=== DATA LISTING ===

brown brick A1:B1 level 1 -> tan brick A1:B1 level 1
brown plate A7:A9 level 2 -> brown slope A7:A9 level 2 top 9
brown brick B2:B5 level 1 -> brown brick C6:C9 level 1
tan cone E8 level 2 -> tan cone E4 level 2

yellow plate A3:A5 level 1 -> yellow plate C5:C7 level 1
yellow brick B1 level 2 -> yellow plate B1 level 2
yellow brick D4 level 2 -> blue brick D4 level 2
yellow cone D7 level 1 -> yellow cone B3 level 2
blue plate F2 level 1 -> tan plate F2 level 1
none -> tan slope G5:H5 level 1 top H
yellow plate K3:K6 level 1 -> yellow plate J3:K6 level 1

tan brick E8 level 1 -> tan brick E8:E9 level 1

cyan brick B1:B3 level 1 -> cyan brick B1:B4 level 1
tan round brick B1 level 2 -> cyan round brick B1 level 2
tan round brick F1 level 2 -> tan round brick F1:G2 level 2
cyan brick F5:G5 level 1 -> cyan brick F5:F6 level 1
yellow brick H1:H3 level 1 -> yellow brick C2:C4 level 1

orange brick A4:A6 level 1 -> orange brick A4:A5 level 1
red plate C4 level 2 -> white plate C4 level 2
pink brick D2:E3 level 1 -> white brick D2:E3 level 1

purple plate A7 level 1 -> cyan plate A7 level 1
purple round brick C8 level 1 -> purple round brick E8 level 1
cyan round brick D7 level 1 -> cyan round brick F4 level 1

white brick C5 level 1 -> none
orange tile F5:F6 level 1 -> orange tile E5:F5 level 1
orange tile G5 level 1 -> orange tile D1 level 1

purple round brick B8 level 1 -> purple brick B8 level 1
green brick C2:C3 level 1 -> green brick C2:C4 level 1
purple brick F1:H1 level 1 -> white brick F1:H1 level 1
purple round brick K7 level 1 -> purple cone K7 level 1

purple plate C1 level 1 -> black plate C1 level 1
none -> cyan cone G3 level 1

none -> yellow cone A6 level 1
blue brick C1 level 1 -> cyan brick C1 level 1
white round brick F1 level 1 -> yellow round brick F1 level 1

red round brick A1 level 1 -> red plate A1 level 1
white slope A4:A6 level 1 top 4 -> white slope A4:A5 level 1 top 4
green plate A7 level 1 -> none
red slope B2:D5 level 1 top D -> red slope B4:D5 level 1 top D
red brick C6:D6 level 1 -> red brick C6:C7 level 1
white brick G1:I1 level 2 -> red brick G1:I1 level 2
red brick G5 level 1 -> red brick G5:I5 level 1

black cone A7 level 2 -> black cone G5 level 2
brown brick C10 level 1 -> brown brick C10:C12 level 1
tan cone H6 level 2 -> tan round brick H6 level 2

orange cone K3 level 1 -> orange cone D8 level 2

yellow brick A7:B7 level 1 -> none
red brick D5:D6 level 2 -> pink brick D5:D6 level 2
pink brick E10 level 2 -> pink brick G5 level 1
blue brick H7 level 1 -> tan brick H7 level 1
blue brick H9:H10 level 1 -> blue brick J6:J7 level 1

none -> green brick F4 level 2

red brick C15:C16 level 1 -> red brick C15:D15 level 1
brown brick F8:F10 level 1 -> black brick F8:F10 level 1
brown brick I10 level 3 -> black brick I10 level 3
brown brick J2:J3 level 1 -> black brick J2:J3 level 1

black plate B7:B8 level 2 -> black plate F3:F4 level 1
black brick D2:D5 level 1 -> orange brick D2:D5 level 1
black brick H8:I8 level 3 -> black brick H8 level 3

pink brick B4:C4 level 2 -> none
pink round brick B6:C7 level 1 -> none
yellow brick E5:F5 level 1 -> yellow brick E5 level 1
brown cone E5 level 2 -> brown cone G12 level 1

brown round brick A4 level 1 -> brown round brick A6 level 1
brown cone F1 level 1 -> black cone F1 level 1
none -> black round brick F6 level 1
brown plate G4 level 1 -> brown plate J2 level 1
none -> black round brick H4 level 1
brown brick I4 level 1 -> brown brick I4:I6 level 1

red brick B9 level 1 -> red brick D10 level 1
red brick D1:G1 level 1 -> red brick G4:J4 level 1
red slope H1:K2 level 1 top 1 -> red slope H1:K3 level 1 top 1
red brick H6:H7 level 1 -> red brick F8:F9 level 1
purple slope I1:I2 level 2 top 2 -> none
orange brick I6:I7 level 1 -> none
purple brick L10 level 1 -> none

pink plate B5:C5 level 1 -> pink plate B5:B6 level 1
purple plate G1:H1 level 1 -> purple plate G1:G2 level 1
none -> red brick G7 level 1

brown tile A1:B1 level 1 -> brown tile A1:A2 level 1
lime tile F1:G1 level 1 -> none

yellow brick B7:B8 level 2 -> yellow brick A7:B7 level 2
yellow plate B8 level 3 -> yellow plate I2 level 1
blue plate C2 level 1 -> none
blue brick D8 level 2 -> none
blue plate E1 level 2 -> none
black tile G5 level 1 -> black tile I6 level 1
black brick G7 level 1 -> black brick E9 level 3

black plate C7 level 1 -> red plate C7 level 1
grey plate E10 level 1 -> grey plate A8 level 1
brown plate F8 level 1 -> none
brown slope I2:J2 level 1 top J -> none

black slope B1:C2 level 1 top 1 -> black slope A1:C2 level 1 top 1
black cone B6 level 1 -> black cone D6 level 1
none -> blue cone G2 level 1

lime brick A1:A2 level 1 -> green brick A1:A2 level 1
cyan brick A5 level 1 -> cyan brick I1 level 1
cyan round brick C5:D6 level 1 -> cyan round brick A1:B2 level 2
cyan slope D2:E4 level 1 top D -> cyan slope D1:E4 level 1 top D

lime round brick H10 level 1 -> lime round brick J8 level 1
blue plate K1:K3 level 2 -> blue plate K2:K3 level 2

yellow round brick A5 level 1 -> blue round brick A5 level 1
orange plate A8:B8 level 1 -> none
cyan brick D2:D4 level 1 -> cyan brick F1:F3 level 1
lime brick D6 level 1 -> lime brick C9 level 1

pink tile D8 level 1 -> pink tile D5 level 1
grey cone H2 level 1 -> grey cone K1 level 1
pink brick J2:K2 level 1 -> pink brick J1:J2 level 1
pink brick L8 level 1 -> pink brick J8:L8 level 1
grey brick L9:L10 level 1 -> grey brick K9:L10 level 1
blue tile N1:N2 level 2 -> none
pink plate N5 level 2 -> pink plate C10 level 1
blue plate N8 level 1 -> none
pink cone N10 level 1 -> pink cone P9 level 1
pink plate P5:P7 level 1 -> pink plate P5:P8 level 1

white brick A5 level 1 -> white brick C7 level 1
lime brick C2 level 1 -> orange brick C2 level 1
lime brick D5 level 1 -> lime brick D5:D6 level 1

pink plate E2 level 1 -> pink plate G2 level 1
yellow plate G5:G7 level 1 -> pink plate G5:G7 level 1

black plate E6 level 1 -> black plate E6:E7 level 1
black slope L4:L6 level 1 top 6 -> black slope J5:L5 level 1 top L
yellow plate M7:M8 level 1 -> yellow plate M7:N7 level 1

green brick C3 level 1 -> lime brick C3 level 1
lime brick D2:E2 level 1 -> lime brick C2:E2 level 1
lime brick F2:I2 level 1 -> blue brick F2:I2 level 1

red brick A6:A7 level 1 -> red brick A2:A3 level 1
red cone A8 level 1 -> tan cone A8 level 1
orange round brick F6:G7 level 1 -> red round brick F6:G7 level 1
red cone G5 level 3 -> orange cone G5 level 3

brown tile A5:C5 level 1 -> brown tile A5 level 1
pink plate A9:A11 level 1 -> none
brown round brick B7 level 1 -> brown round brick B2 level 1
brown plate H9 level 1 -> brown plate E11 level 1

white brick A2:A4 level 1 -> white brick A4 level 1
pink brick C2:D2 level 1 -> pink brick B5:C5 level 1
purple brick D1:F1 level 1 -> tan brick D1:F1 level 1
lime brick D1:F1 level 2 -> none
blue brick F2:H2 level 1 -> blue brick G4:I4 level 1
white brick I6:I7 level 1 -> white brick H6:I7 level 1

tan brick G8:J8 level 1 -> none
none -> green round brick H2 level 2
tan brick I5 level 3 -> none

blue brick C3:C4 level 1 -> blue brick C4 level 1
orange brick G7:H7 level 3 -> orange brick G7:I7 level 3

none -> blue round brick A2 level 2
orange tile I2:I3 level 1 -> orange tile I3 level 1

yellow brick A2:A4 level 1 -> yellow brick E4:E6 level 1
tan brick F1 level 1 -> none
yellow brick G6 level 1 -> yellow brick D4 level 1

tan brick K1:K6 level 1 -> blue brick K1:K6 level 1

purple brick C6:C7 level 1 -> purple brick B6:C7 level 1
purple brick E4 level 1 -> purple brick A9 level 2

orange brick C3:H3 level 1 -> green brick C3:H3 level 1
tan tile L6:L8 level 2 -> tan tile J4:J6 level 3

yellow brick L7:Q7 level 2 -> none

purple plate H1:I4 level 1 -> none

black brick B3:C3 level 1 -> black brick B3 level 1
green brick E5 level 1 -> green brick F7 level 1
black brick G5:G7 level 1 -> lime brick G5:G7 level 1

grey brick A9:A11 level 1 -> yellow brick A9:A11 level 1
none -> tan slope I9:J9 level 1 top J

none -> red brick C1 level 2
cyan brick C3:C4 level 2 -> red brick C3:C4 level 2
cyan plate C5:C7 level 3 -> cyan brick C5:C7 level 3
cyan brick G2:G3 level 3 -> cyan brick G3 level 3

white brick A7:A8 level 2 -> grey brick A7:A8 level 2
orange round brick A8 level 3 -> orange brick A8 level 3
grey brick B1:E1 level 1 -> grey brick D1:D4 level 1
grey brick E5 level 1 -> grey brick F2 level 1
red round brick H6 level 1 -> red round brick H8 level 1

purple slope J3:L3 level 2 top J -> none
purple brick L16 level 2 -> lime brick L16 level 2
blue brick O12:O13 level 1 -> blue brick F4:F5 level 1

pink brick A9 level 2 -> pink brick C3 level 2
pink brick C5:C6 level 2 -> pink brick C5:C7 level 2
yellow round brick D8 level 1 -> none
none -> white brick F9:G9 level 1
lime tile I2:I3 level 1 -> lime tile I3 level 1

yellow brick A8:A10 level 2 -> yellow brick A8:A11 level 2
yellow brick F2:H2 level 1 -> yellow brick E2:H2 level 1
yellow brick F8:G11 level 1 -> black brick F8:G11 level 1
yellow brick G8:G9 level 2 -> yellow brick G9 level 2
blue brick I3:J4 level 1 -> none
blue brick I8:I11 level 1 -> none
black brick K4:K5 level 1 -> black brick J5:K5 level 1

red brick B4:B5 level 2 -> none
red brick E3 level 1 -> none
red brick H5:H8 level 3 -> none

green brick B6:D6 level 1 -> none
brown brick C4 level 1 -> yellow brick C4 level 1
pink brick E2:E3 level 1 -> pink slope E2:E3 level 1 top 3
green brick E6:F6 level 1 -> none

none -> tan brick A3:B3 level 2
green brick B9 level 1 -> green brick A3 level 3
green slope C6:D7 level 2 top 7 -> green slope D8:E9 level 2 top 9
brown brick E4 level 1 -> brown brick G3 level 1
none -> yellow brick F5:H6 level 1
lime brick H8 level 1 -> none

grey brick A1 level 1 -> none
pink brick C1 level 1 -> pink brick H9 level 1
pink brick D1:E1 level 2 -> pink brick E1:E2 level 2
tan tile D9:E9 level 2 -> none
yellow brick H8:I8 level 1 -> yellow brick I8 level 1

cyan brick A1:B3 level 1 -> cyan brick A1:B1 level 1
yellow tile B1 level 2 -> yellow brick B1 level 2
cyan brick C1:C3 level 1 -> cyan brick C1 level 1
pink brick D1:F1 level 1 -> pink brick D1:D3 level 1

===

WHAT IS NEEDED —
The response must consist of the lines above, from the first one through the line containing "white round brick", reproduced exactly.

SOLUTION TO THIS EXERCISE —
brown brick A1:B1 level 1 -> tan brick A1:B1 level 1
brown plate A7:A9 level 2 -> brown slope A7:A9 level 2 top 9
brown brick B2:B5 level 1 -> brown brick C6:C9 level 1
tan cone E8 level 2 -> tan cone E4 level 2

yellow plate A3:A5 level 1 -> yellow plate C5:C7 level 1
yellow brick B1 level 2 -> yellow plate B1 level 2
yellow brick D4 level 2 -> blue brick D4 level 2
yellow cone D7 level 1 -> yellow cone B3 level 2
blue plate F2 level 1 -> tan plate F2 level 1
none -> tan slope G5:H5 level 1 top H
yellow plate K3:K6 level 1 -> yellow plate J3:K6 level 1

tan brick E8 level 1 -> tan brick E8:E9 level 1

cyan brick B1:B3 level 1 -> cyan brick B1:B4 level 1
tan round brick B1 level 2 -> cyan round brick B1 level 2
tan round brick F1 level 2 -> tan round brick F1:G2 level 2
cyan brick F5:G5 level 1 -> cyan brick F5:F6 level 1
yellow brick H1:H3 level 1 -> yellow brick C2:C4 level 1

orange brick A4:A6 level 1 -> orange brick A4:A5 level 1
red plate C4 level 2 -> white plate C4 level 2
pink brick D2:E3 level 1 -> white brick D2:E3 level 1

purple plate A7 level 1 -> cyan plate A7 level 1
purple round brick C8 level 1 -> purple round brick E8 level 1
cyan round brick D7 level 1 -> cyan round brick F4 level 1

white brick C5 level 1 -> none
orange tile F5:F6 level 1 -> orange tile E5:F5 level 1
orange tile G5 level 1 -> orange tile D1 level 1

purple round brick B8 level 1 -> purple brick B8 level 1
green brick C2:C3 level 1 -> green brick C2:C4 level 1
purple brick F1:H1 level 1 -> white brick F1:H1 level 1
purple round brick K7 level 1 -> purple cone K7 level 1

purple plate C1 level 1 -> black plate C1 level 1
none -> cyan cone G3 level 1

none -> yellow cone A6 level 1
blue brick C1 level 1 -> cyan brick C1 level 1
white round brick F1 level 1 -> yellow round brick F1 level 1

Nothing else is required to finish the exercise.